**PROMPT:** In the records below, begin at the line that has "BAT2: 3.7V (plus" and stop after the line that has "R8: 18k (N3, N5) -> 3.9k (N3, N5)"; quote those lines verbatim and nothing more.

Stored items from a collection:
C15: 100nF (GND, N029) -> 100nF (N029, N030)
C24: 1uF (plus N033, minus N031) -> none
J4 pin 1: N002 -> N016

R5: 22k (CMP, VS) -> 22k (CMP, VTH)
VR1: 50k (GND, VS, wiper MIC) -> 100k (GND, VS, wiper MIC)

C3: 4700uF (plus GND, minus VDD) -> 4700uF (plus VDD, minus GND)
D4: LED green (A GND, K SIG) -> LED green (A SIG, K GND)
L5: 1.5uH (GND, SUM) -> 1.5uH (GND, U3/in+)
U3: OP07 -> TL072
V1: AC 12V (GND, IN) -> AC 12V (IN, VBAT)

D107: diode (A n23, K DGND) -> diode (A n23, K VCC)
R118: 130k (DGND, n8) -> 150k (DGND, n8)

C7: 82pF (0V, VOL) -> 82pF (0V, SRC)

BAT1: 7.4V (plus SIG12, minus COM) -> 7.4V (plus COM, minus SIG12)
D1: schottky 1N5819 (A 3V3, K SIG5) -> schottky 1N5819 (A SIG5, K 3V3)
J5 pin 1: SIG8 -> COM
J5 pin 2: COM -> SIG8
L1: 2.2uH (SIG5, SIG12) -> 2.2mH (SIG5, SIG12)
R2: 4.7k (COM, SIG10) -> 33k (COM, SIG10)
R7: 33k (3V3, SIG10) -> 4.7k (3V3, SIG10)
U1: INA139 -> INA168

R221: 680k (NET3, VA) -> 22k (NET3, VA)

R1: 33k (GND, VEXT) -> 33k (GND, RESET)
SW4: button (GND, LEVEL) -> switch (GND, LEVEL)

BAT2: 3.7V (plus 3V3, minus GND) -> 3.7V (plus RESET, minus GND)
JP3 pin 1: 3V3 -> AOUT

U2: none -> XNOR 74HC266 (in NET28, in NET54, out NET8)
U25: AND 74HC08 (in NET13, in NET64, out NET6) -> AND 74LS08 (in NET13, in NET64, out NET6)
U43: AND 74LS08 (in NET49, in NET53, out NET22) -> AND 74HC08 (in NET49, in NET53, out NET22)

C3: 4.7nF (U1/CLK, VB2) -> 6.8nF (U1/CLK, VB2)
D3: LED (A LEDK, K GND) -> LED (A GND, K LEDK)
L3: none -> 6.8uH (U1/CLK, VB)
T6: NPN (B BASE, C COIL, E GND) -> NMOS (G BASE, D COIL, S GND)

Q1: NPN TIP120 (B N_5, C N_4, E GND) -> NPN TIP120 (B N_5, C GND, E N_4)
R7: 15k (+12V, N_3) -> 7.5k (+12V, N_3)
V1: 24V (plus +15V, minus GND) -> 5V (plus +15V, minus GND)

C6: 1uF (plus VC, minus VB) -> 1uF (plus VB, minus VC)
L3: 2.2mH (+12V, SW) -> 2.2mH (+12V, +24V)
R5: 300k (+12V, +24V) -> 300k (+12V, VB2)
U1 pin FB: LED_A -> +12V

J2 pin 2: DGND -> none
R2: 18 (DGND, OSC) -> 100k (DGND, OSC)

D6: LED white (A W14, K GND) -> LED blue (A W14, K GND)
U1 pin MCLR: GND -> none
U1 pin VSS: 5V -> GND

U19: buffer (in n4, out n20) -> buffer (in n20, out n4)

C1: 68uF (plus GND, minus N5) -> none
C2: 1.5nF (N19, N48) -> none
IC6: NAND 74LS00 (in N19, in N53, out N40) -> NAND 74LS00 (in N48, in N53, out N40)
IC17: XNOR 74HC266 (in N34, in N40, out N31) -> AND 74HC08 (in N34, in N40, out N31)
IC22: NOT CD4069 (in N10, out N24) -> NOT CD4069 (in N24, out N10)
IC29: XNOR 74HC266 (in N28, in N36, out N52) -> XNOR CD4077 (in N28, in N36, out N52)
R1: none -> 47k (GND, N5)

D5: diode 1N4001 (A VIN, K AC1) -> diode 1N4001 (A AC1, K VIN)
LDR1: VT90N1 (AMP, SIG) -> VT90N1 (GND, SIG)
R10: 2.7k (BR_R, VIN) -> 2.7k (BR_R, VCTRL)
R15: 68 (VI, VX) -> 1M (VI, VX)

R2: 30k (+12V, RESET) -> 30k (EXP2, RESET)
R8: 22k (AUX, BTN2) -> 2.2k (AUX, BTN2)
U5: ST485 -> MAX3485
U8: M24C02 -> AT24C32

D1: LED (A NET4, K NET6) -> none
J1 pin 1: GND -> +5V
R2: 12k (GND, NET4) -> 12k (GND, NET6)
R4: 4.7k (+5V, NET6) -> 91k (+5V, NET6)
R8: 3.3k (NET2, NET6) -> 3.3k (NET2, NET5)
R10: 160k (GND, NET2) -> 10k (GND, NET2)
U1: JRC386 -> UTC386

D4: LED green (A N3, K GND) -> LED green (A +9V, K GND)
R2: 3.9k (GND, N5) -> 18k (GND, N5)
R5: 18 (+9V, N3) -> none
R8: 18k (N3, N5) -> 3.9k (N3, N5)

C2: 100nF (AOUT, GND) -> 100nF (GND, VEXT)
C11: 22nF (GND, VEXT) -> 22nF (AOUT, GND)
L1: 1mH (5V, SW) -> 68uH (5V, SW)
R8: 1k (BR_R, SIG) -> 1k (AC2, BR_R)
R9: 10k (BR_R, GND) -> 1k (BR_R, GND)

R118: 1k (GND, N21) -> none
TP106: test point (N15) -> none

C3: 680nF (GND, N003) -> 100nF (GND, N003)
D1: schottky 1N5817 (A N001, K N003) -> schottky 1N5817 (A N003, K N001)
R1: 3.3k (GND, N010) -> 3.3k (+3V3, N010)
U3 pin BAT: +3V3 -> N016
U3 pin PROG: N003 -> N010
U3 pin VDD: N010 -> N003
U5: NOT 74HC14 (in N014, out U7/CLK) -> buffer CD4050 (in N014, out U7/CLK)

**RESPONSE AREA:**
BAT2: 3.7V (plus 3V3, minus GND) -> 3.7V (plus RESET, minus GND)
JP3 pin 1: 3V3 -> AOUT

U2: none -> XNOR 74HC266 (in NET28, in NET54, out NET8)
U25: AND 74HC08 (in NET13, in NET64, out NET6) -> AND 74LS08 (in NET13, in NET64, out NET6)
U43: AND 74LS08 (in NET49, in NET53, out NET22) -> AND 74HC08 (in NET49, in NET53, out NET22)

C3: 4.7nF (U1/CLK, VB2) -> 6.8nF (U1/CLK, VB2)
D3: LED (A LEDK, K GND) -> LED (A GND, K LEDK)
L3: none -> 6.8uH (U1/CLK, VB)
T6: NPN (B BASE, C COIL, E GND) -> NMOS (G BASE, D COIL, S GND)

Q1: NPN TIP120 (B N_5, C N_4, E GND) -> NPN TIP120 (B N_5, C GND, E N_4)
R7: 15k (+12V, N_3) -> 7.5k (+12V, N_3)
V1: 24V (plus +15V, minus GND) -> 5V (plus +15V, minus GND)

C6: 1uF (plus VC, minus VB) -> 1uF (plus VB, minus VC)
L3: 2.2mH (+12V, SW) -> 2.2mH (+12V, +24V)
R5: 300k (+12V, +24V) -> 300k (+12V, VB2)
U1 pin FB: LED_A -> +12V

J2 pin 2: DGND -> none
R2: 18 (DGND, OSC) -> 100k (DGND, OSC)

D6: LED white (A W14, K GND) -> LED blue (A W14, K GND)
U1 pin MCLR: GND -> none
U1 pin VSS: 5V -> GND

U19: buffer (in n4, out n20) -> buffer (in n20, out n4)

C1: 68uF (plus GND, minus N5) -> none
C2: 1.5nF (N19, N48) -> none
IC6: NAND 74LS00 (in N19, in N53, out N40) -> NAND 74LS00 (in N48, in N53, out N40)
IC17: XNOR 74HC266 (in N34, in N40, out N31) -> AND 74HC08 (in N34, in N40, out N31)
IC22: NOT CD4069 (in N10, out N24) -> NOT CD4069 (in N24, out N10)
IC29: XNOR 74HC266 (in N28, in N36, out N52) -> XNOR CD4077 (in N28, in N36, out N52)
R1: none -> 47k (GND, N5)

D5: diode 1N4001 (A VIN, K AC1) -> diode 1N4001 (A AC1, K VIN)
LDR1: VT90N1 (AMP, SIG) -> VT90N1 (GND, SIG)
R10: 2.7k (BR_R, VIN) -> 2.7k (BR_R, VCTRL)
R15: 68 (VI, VX) -> 1M (VI, VX)

R2: 30k (+12V, RESET) -> 30k (EXP2, RESET)
R8: 22k (AUX, BTN2) -> 2.2k (AUX, BTN2)
U5: ST485 -> MAX3485
U8: M24C02 -> AT24C32

D1: LED (A NET4, K NET6) -> none
J1 pin 1: GND -> +5V
R2: 12k (GND, NET4) -> 12k (GND, NET6)
R4: 4.7k (+5V, NET6) -> 91k (+5V, NET6)
R8: 3.3k (NET2, NET6) -> 3.3k (NET2, NET5)
R10: 160k (GND, NET2) -> 10k (GND, NET2)
U1: JRC386 -> UTC386

D4: LED green (A N3, K GND) -> LED green (A +9V, K GND)
R2: 3.9k (GND, N5) -> 18k (GND, N5)
R5: 18 (+9V, N3) -> none
R8: 18k (N3, N5) -> 3.9k (N3, N5)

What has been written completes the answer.